──────── Dataset excerpts ────────

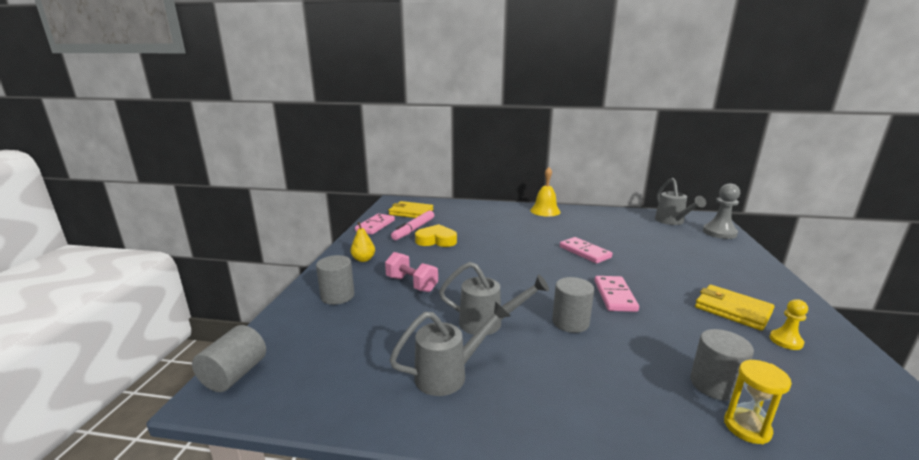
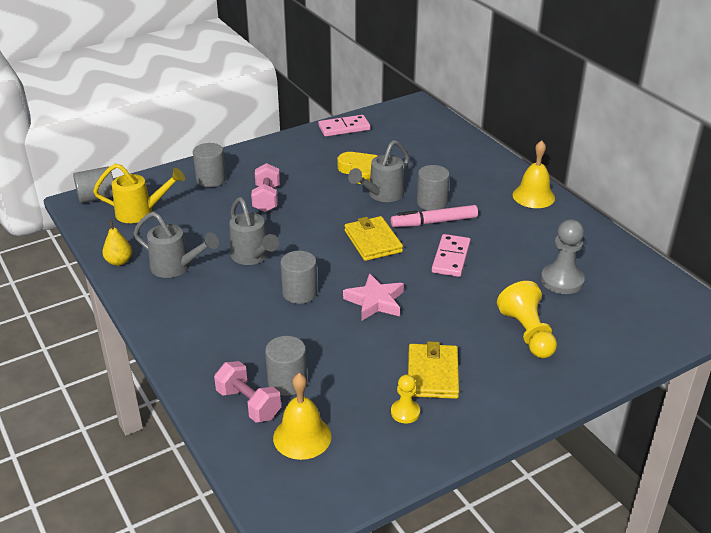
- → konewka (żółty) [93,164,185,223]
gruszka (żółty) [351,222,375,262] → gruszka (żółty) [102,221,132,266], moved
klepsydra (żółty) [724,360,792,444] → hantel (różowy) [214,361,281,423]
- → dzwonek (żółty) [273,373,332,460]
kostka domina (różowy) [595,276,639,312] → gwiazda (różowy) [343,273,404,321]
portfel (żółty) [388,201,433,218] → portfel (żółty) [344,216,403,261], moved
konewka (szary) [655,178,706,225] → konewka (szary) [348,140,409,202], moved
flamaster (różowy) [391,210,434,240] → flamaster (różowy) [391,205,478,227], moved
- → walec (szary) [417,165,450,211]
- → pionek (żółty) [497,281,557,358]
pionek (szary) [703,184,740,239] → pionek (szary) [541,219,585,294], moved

────────

▶ _Exercise objective_:
Go back to the listing above. Copy word for word the lines from the one with "klepsydra (żółty) [724,360,792,444]" through the one with "portfel (żółty) [388,201,433,218]", and nothing more.

▶ _Task response_:
klepsydra (żółty) [724,360,792,444] → hantel (różowy) [214,361,281,423]
- → dzwonek (żółty) [273,373,332,460]
kostka domina (różowy) [595,276,639,312] → gwiazda (różowy) [343,273,404,321]
portfel (żółty) [388,201,433,218] → portfel (żółty) [344,216,403,261], moved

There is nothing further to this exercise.